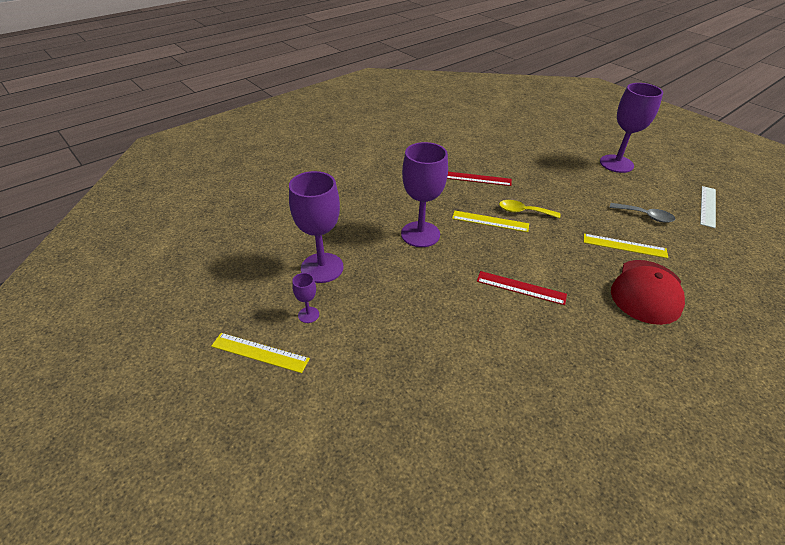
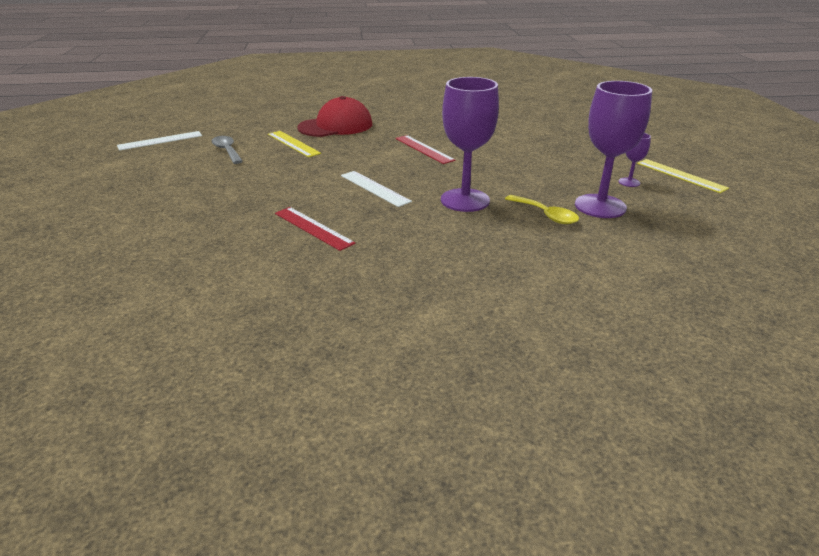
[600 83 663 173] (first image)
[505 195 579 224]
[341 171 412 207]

...

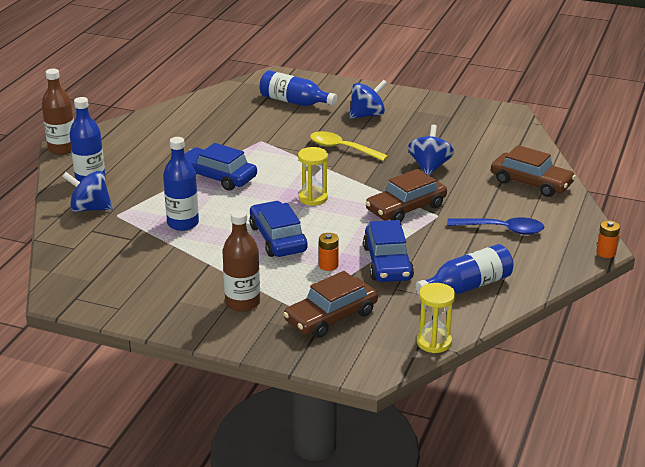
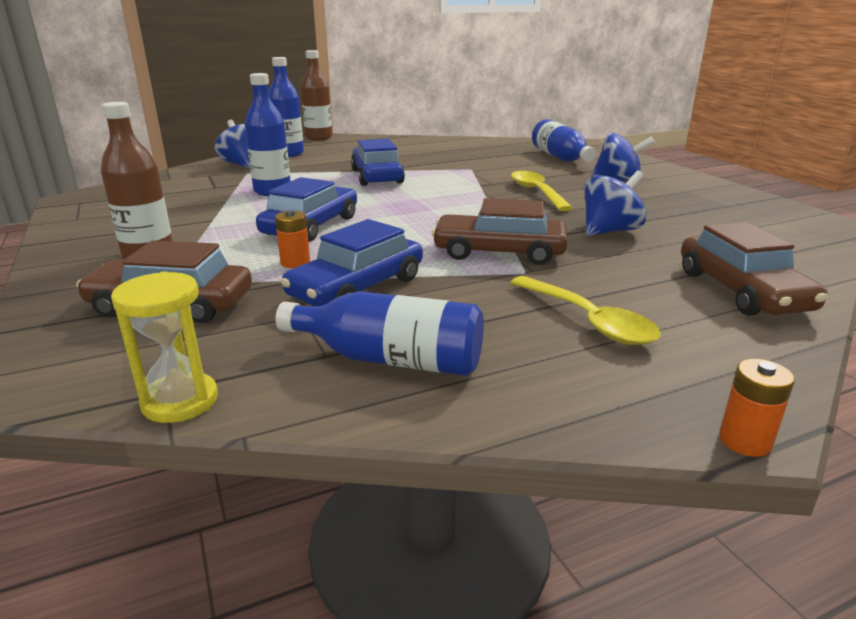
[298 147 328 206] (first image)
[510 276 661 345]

--

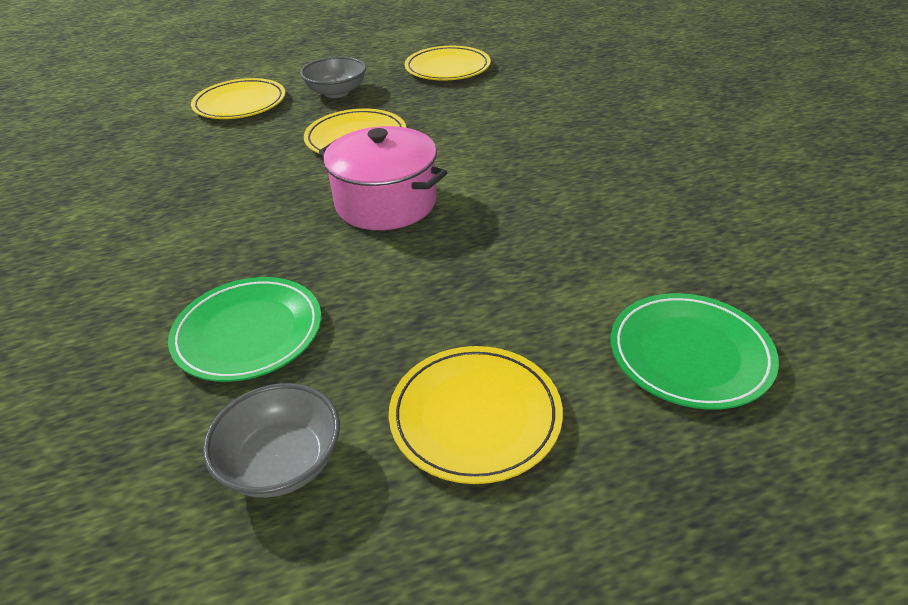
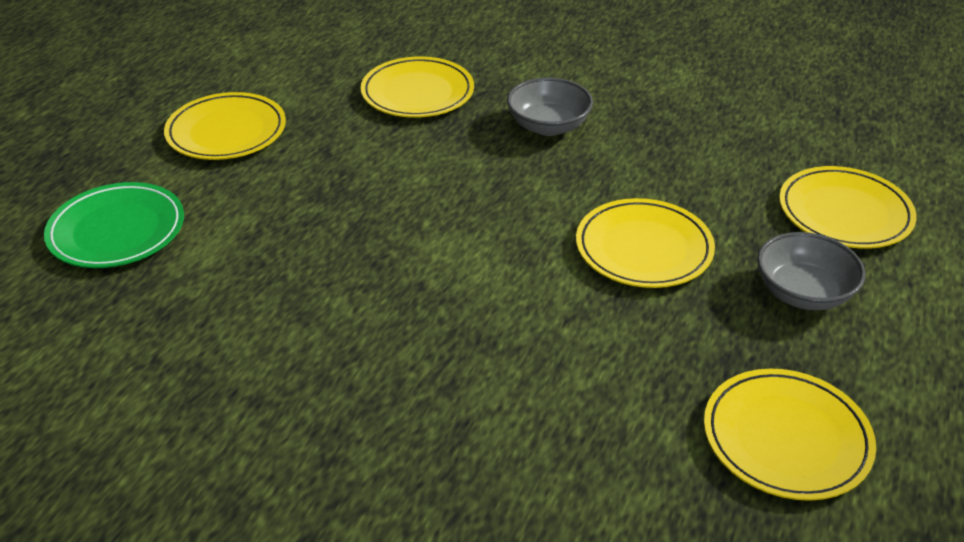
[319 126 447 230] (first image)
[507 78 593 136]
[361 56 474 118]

**Task item**
Would you please copy exactly the part of the entries above that begins at the line containing "[600 83 663 173] (first image)" and ends at the line containing "[341 171 412 207]", both lines included?

**Answer to the problem**
[600 83 663 173] (first image)
[505 195 579 224]
[341 171 412 207]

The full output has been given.